#### Supplied information ####

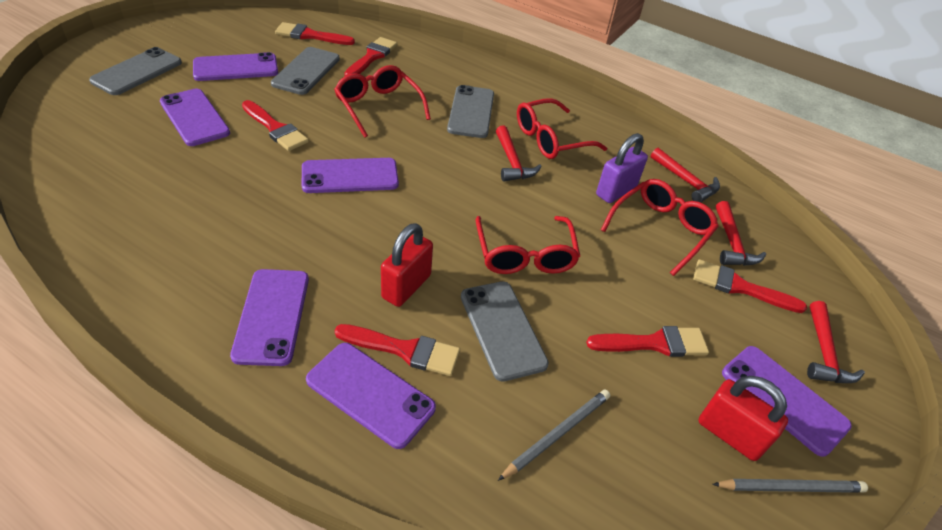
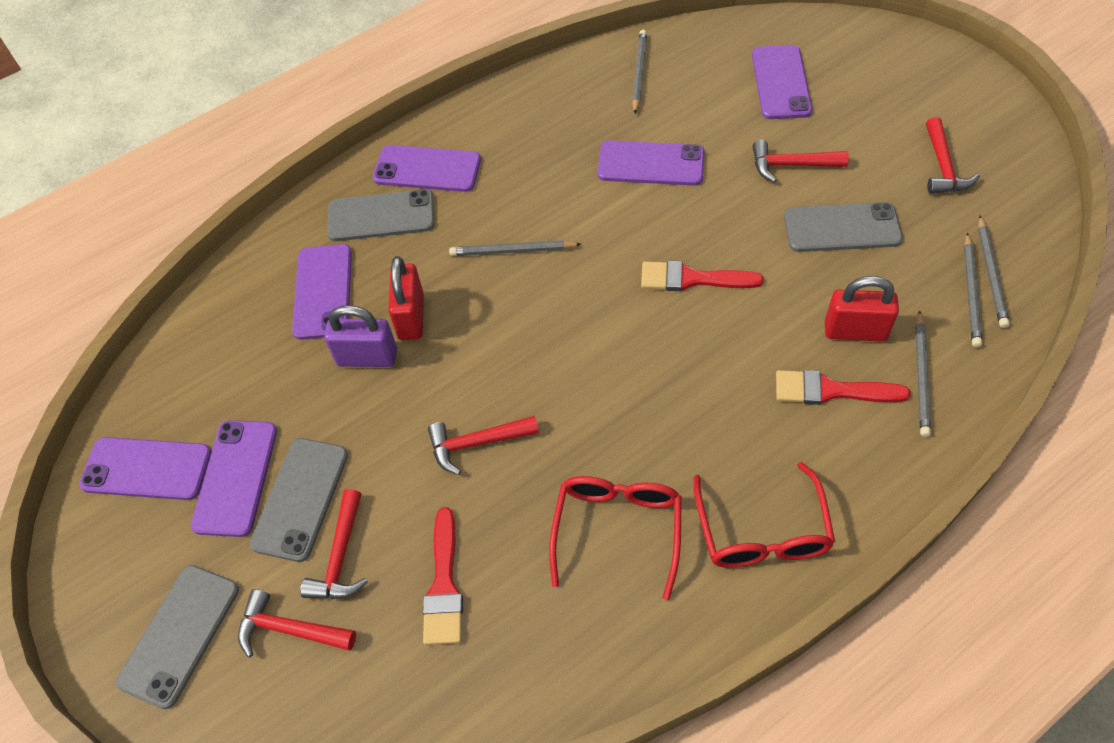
grey pencil: 2 -> 5
red brush: 6 -> 3
red glasses: 4 -> 2
red hammer: 4 -> 5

####

Everything in the data except the pictures must appear in your answer unchanged.

* **Response**:
grey pencil: 2 -> 5
red brush: 6 -> 3
red glasses: 4 -> 2
red hammer: 4 -> 5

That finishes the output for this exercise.